**WORK TO COMPLETE:**
Your answer should hold every line of the records below that contains the string "fioletowy".
*** Opening SUPPLIED ENTRIES ***
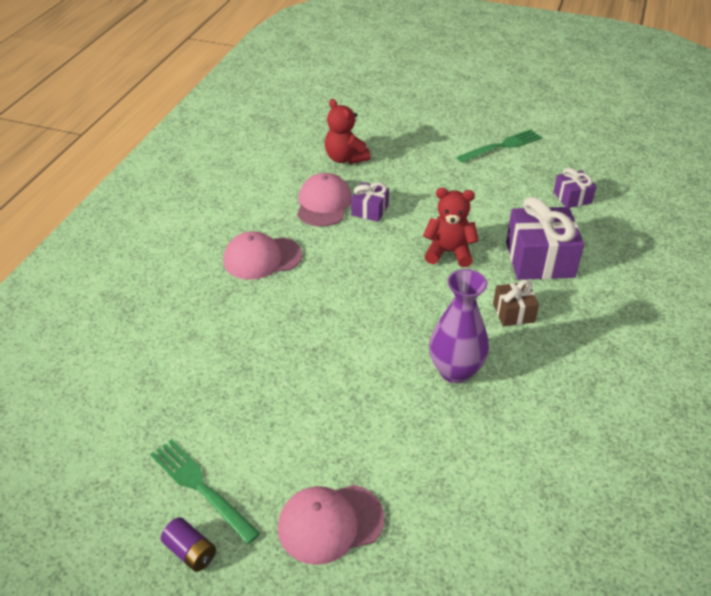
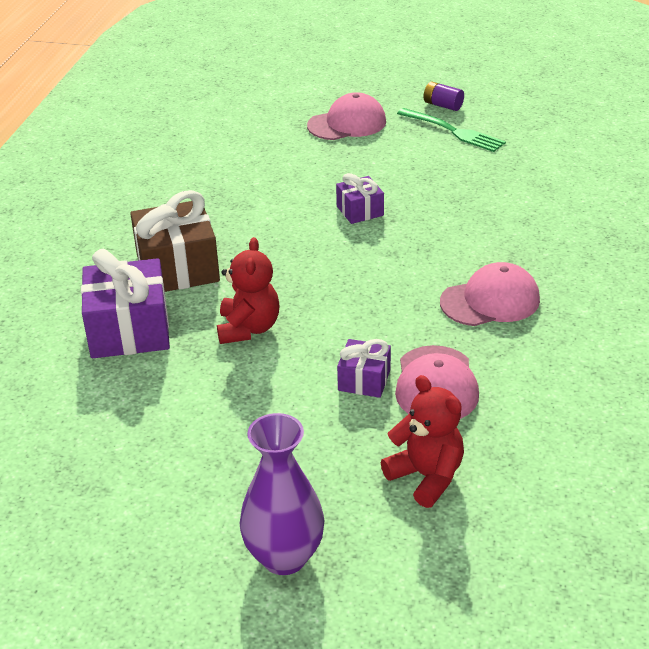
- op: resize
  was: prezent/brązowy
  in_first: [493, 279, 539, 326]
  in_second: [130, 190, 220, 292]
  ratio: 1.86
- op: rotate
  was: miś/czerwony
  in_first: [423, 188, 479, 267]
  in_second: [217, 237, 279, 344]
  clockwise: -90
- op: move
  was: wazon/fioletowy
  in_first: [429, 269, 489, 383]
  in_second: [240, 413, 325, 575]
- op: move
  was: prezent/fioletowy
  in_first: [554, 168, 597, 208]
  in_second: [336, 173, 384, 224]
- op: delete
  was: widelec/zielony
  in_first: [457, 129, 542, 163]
*** Closing SUPPLIED ENTRIES ***
**RESULT BELOW:**
  was: wazon/fioletowy
  was: prezent/fioletowy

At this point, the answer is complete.